### TASK TO COMPLETE
Look in the material below for the line holding "LCD2 pin SDA: D2 -> D26". Set it down exactly, with each later line up to and including the line holding "STEPPER pin IN3: D3 -> D2".
--- INPUT Enclosed Below ---
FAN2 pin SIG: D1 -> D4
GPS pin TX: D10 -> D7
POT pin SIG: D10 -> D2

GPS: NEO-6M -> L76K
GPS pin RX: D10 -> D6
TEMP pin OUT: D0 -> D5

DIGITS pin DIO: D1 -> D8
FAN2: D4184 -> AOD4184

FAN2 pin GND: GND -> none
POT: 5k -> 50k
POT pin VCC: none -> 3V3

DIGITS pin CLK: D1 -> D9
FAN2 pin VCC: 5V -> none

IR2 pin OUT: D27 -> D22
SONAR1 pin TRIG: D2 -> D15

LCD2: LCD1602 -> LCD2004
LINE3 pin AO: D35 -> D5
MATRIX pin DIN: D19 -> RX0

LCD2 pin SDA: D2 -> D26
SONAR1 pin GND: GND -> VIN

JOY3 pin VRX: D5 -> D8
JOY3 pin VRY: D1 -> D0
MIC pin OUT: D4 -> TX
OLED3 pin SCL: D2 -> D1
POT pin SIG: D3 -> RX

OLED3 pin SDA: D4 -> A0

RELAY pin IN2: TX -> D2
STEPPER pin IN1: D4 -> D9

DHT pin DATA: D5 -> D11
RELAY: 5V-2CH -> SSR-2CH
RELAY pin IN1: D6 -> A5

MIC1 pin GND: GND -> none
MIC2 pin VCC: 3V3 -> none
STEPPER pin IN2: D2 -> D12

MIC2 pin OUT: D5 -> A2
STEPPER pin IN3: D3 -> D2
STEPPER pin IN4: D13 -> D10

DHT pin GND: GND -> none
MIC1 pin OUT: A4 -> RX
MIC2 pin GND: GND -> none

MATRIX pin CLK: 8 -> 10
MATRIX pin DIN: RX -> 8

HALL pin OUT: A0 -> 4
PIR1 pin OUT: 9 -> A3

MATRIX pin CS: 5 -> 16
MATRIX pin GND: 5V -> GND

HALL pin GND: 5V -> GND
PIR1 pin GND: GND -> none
--- End of Enclosed INPUT ---
### ANSWER SECTION
LCD2 pin SDA: D2 -> D26
SONAR1 pin GND: GND -> VIN

JOY3 pin VRX: D5 -> D8
JOY3 pin VRY: D1 -> D0
MIC pin OUT: D4 -> TX
OLED3 pin SCL: D2 -> D1
POT pin SIG: D3 -> RX

OLED3 pin SDA: D4 -> A0

RELAY pin IN2: TX -> D2
STEPPER pin IN1: D4 -> D9

DHT pin DATA: D5 -> D11
RELAY: 5V-2CH -> SSR-2CH
RELAY pin IN1: D6 -> A5

MIC1 pin GND: GND -> none
MIC2 pin VCC: 3V3 -> none
STEPPER pin IN2: D2 -> D12

MIC2 pin OUT: D5 -> A2
STEPPER pin IN3: D3 -> D2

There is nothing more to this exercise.